Your assignment ::
Please rewrite all of the records below, changing every "green matte pot" to "blue glazed pot" and keeping everything else the same. Omit the pictures from your version.

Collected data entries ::
┏━━

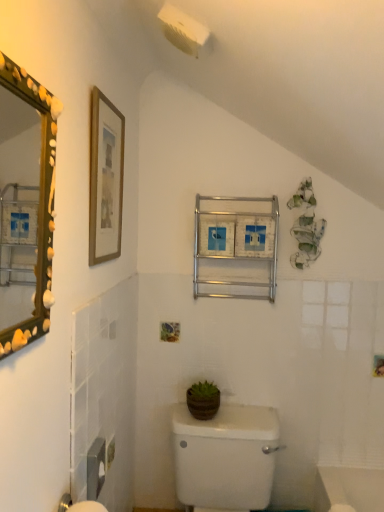
This screenshot has height=512, width=384. I want to click on green matte pot at center, so click(x=203, y=400).

Measure the distance between white glossy toilet at center and camera.

white glossy toilet at center and camera are 5.52 feet apart.

This screenshot has height=512, width=384. Describe the element at coordinates (105, 178) in the screenshot. I see `wooden framed print at upper left` at that location.

You are a GUI agent. You are given a task and a screenshot of the screen. Output one action in this format:
    pyautogui.click(x=<x>, y=<y>)
    Task: Click on the green matte pot at center
    
    Given the screenshot: What is the action you would take?
    click(x=203, y=400)

Which of these two, wooden framed print at upper left or green matte pot at center, stands taller?

Standing taller between the two is wooden framed print at upper left.

From the image's perspective, is wooden framed print at upper left below green matte pot at center?

No.

From a real-world perspective, is wooden framed print at upper left physically above green matte pot at center?

Correct, in the physical world, wooden framed print at upper left is higher than green matte pot at center.

Is wooden framed print at upper left to the left or to the right of green matte pot at center in the image?

Based on their positions, wooden framed print at upper left is located to the left of green matte pot at center.

Is wooden framed print at upper left completely or partially inside green matte pot at center?

No, wooden framed print at upper left is not inside green matte pot at center.

Based on the photo, can you confirm if green matte pot at center is wider than wooden framed print at upper left?

Indeed, green matte pot at center has a greater width compared to wooden framed print at upper left.

Consider the image. From a real-world perspective, is green matte pot at center positioned under metallic silver medicine cabinet at center based on gravity?

Correct, in the physical world, green matte pot at center is lower than metallic silver medicine cabinet at center.

From the image's perspective, which is above, green matte pot at center or metallic silver medicine cabinet at center?

From the image's view, metallic silver medicine cabinet at center is above.

Is green matte pot at center shorter than metallic silver medicine cabinet at center?

Correct, green matte pot at center is not as tall as metallic silver medicine cabinet at center.

Looking at this image, is white glossy toilet at center shorter than metallic silver medicine cabinet at center?

Incorrect, the height of white glossy toilet at center does not fall short of that of metallic silver medicine cabinet at center.

Does white glossy toilet at center have a larger size compared to metallic silver medicine cabinet at center?

Correct, white glossy toilet at center is larger in size than metallic silver medicine cabinet at center.

Is white glossy toilet at center further to camera compared to metallic silver medicine cabinet at center?

No.

Considering the sizes of objects white glossy toilet at center and metallic silver medicine cabinet at center in the image provided, who is wider, white glossy toilet at center or metallic silver medicine cabinet at center?

With larger width is white glossy toilet at center.

Is point (205, 489) behind point (196, 415)?

No, (205, 489) is in front of (196, 415).

Who is bigger, white glossy toilet at center or green matte pot at center?

white glossy toilet at center is bigger.

Could you tell me if white glossy toilet at center is turned towards green matte pot at center?

No, white glossy toilet at center does not turn towards green matte pot at center.

Considering the positions of objects green matte pot at center and white glossy toilet at center in the image provided, who is more to the right, green matte pot at center or white glossy toilet at center?

Positioned to the right is white glossy toilet at center.

Considering the sizes of green matte pot at center and white glossy toilet at center in the image, is green matte pot at center wider or thinner than white glossy toilet at center?

green matte pot at center is thinner than white glossy toilet at center.

Could you tell me if green matte pot at center is facing white glossy toilet at center?

No, green matte pot at center is not aimed at white glossy toilet at center.

Is wooden framed print at upper left in front of or behind metallic silver medicine cabinet at center in the image?

Clearly, wooden framed print at upper left is in front of metallic silver medicine cabinet at center.

Considering the sizes of objects wooden framed print at upper left and metallic silver medicine cabinet at center in the image provided, who is smaller, wooden framed print at upper left or metallic silver medicine cabinet at center?

Smaller between the two is wooden framed print at upper left.

From a real-world perspective, is wooden framed print at upper left under metallic silver medicine cabinet at center?

No, from a real-world perspective, wooden framed print at upper left is not beneath metallic silver medicine cabinet at center.

Which object is wider, wooden framed print at upper left or metallic silver medicine cabinet at center?

Wider between the two is metallic silver medicine cabinet at center.

In order to click on picture frame lying in front of the green matte pot at center in this screenshot , I will do `click(105, 178)`.

The image size is (384, 512). I want to click on plant that is below the wooden framed print at upper left (from the image's perspective), so click(203, 400).

When comparing their distances from wooden framed print at upper left, does metallic silver medicine cabinet at center or green matte pot at center seem closer?

metallic silver medicine cabinet at center is closer to wooden framed print at upper left.

From the image, which object appears to be farther from wooden framed print at upper left, white glossy toilet at center or green matte pot at center?

white glossy toilet at center is further to wooden framed print at upper left.

Which object lies further to the anchor point wooden framed print at upper left, metallic silver medicine cabinet at center or white glossy toilet at center?

white glossy toilet at center is positioned further to the anchor wooden framed print at upper left.

Based on the photo, looking at the image, which one is located further to white glossy toilet at center, green matte pot at center or wooden framed print at upper left?

Based on the image, wooden framed print at upper left appears to be further to white glossy toilet at center.

When comparing their distances from wooden framed print at upper left, does white glossy toilet at center or metallic silver medicine cabinet at center seem further?

white glossy toilet at center.

Looking at the image, which one is located closer to white glossy toilet at center, metallic silver medicine cabinet at center or green matte pot at center?

The object closer to white glossy toilet at center is green matte pot at center.

Estimate the real-world distances between objects in this image. Which object is further from metallic silver medicine cabinet at center, wooden framed print at upper left or white glossy toilet at center?

white glossy toilet at center.

From the image, which object appears to be farther from green matte pot at center, metallic silver medicine cabinet at center or wooden framed print at upper left?

wooden framed print at upper left lies further to green matte pot at center than the other object.

Locate an element on the screen. plant between metallic silver medicine cabinet at center and white glossy toilet at center vertically is located at coordinates (203, 400).

At what (x,y) coordinates should I click in order to perform the action: click on plant between wooden framed print at upper left and white glossy toilet at center vertically. Please return your answer as a coordinate pair (x, y). The image size is (384, 512). Looking at the image, I should click on (203, 400).

Image resolution: width=384 pixels, height=512 pixels. Identify the location of medicine cabinet between wooden framed print at upper left and white glossy toilet at center vertically. pos(236,247).

Identify the location of medicine cabinet between wooden framed print at upper left and green matte pot at center in the vertical direction. This screenshot has height=512, width=384. (236, 247).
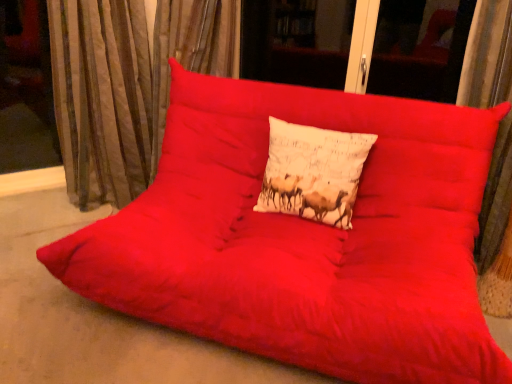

┗━━

Task response ::
This screenshot has height=512, width=384. I want to click on blue glazed pot at center, so click(x=203, y=400).

Measure the distance between white glossy toilet at center and camera.

white glossy toilet at center and camera are 5.52 feet apart.

This screenshot has height=512, width=384. Describe the element at coordinates (105, 178) in the screenshot. I see `wooden framed print at upper left` at that location.

You are a GUI agent. You are given a task and a screenshot of the screen. Output one action in this format:
    pyautogui.click(x=<x>, y=<y>)
    Task: Click on the blue glazed pot at center
    
    Given the screenshot: What is the action you would take?
    click(x=203, y=400)

Which of these two, wooden framed print at upper left or blue glazed pot at center, stands taller?

Standing taller between the two is wooden framed print at upper left.

From the image's perspective, is wooden framed print at upper left below blue glazed pot at center?

No.

From a real-world perspective, is wooden framed print at upper left physically above blue glazed pot at center?

Correct, in the physical world, wooden framed print at upper left is higher than blue glazed pot at center.

Is wooden framed print at upper left to the left or to the right of blue glazed pot at center in the image?

Based on their positions, wooden framed print at upper left is located to the left of blue glazed pot at center.

Is wooden framed print at upper left completely or partially inside blue glazed pot at center?

No, wooden framed print at upper left is not inside blue glazed pot at center.

Based on the photo, can you confirm if blue glazed pot at center is wider than wooden framed print at upper left?

Indeed, blue glazed pot at center has a greater width compared to wooden framed print at upper left.

Consider the image. From a real-world perspective, is blue glazed pot at center positioned under metallic silver medicine cabinet at center based on gravity?

Correct, in the physical world, blue glazed pot at center is lower than metallic silver medicine cabinet at center.

From the image's perspective, which is above, blue glazed pot at center or metallic silver medicine cabinet at center?

From the image's view, metallic silver medicine cabinet at center is above.

Is blue glazed pot at center shorter than metallic silver medicine cabinet at center?

Correct, blue glazed pot at center is not as tall as metallic silver medicine cabinet at center.

Looking at this image, is white glossy toilet at center shorter than metallic silver medicine cabinet at center?

Incorrect, the height of white glossy toilet at center does not fall short of that of metallic silver medicine cabinet at center.

Does white glossy toilet at center have a larger size compared to metallic silver medicine cabinet at center?

Correct, white glossy toilet at center is larger in size than metallic silver medicine cabinet at center.

Is white glossy toilet at center further to camera compared to metallic silver medicine cabinet at center?

No.

Considering the sizes of objects white glossy toilet at center and metallic silver medicine cabinet at center in the image provided, who is wider, white glossy toilet at center or metallic silver medicine cabinet at center?

With larger width is white glossy toilet at center.

Is point (205, 489) behind point (196, 415)?

No, (205, 489) is in front of (196, 415).

Who is bigger, white glossy toilet at center or blue glazed pot at center?

white glossy toilet at center is bigger.

Could you tell me if white glossy toilet at center is turned towards blue glazed pot at center?

No, white glossy toilet at center does not turn towards blue glazed pot at center.

Considering the positions of objects blue glazed pot at center and white glossy toilet at center in the image provided, who is more to the right, blue glazed pot at center or white glossy toilet at center?

Positioned to the right is white glossy toilet at center.

Considering the sizes of blue glazed pot at center and white glossy toilet at center in the image, is blue glazed pot at center wider or thinner than white glossy toilet at center?

blue glazed pot at center is thinner than white glossy toilet at center.

Could you tell me if blue glazed pot at center is facing white glossy toilet at center?

No, blue glazed pot at center is not aimed at white glossy toilet at center.

Is wooden framed print at upper left in front of or behind metallic silver medicine cabinet at center in the image?

Clearly, wooden framed print at upper left is in front of metallic silver medicine cabinet at center.

Considering the sizes of objects wooden framed print at upper left and metallic silver medicine cabinet at center in the image provided, who is smaller, wooden framed print at upper left or metallic silver medicine cabinet at center?

Smaller between the two is wooden framed print at upper left.

From a real-world perspective, is wooden framed print at upper left under metallic silver medicine cabinet at center?

No, from a real-world perspective, wooden framed print at upper left is not beneath metallic silver medicine cabinet at center.

Which object is wider, wooden framed print at upper left or metallic silver medicine cabinet at center?

Wider between the two is metallic silver medicine cabinet at center.

In order to click on picture frame lying in front of the blue glazed pot at center in this screenshot , I will do `click(105, 178)`.

The image size is (384, 512). I want to click on plant that is below the wooden framed print at upper left (from the image's perspective), so click(203, 400).

When comparing their distances from wooden framed print at upper left, does metallic silver medicine cabinet at center or blue glazed pot at center seem closer?

metallic silver medicine cabinet at center is closer to wooden framed print at upper left.

From the image, which object appears to be farther from wooden framed print at upper left, white glossy toilet at center or blue glazed pot at center?

white glossy toilet at center is further to wooden framed print at upper left.

Which object lies further to the anchor point wooden framed print at upper left, metallic silver medicine cabinet at center or white glossy toilet at center?

white glossy toilet at center is positioned further to the anchor wooden framed print at upper left.

Based on the photo, looking at the image, which one is located further to white glossy toilet at center, blue glazed pot at center or wooden framed print at upper left?

Based on the image, wooden framed print at upper left appears to be further to white glossy toilet at center.

When comparing their distances from wooden framed print at upper left, does white glossy toilet at center or metallic silver medicine cabinet at center seem further?

white glossy toilet at center.

Looking at the image, which one is located closer to white glossy toilet at center, metallic silver medicine cabinet at center or blue glazed pot at center?

The object closer to white glossy toilet at center is blue glazed pot at center.

Estimate the real-world distances between objects in this image. Which object is further from metallic silver medicine cabinet at center, wooden framed print at upper left or white glossy toilet at center?

white glossy toilet at center.

From the image, which object appears to be farther from blue glazed pot at center, metallic silver medicine cabinet at center or wooden framed print at upper left?

wooden framed print at upper left lies further to blue glazed pot at center than the other object.

Locate an element on the screen. plant between metallic silver medicine cabinet at center and white glossy toilet at center vertically is located at coordinates (203, 400).

At what (x,y) coordinates should I click in order to perform the action: click on plant between wooden framed print at upper left and white glossy toilet at center vertically. Please return your answer as a coordinate pair (x, y). The image size is (384, 512). Looking at the image, I should click on (203, 400).

Image resolution: width=384 pixels, height=512 pixels. Identify the location of medicine cabinet between wooden framed print at upper left and white glossy toilet at center vertically. pos(236,247).

Identify the location of medicine cabinet between wooden framed print at upper left and blue glazed pot at center in the vertical direction. This screenshot has height=512, width=384. (236, 247).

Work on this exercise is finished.